*** Material provided ***
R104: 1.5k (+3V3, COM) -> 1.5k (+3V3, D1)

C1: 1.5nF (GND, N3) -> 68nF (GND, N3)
*** End of Material provided ***
*** Material provided ***
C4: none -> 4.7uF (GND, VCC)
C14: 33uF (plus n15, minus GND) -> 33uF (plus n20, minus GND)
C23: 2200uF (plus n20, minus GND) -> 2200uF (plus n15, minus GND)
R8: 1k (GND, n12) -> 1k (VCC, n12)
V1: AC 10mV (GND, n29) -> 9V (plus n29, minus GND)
*** End of Material provided ***
*Activity*:
Beginning with the line that has "C14: 33uF (plus" and ending with the line that has "V1: AC 10mV", set down the lines above exactly and include no others.

*Exercise result*:
C14: 33uF (plus n15, minus GND) -> 33uF (plus n20, minus GND)
C23: 2200uF (plus n20, minus GND) -> 2200uF (plus n15, minus GND)
R8: 1k (GND, n12) -> 1k (VCC, n12)
V1: AC 10mV (GND, n29) -> 9V (plus n29, minus GND)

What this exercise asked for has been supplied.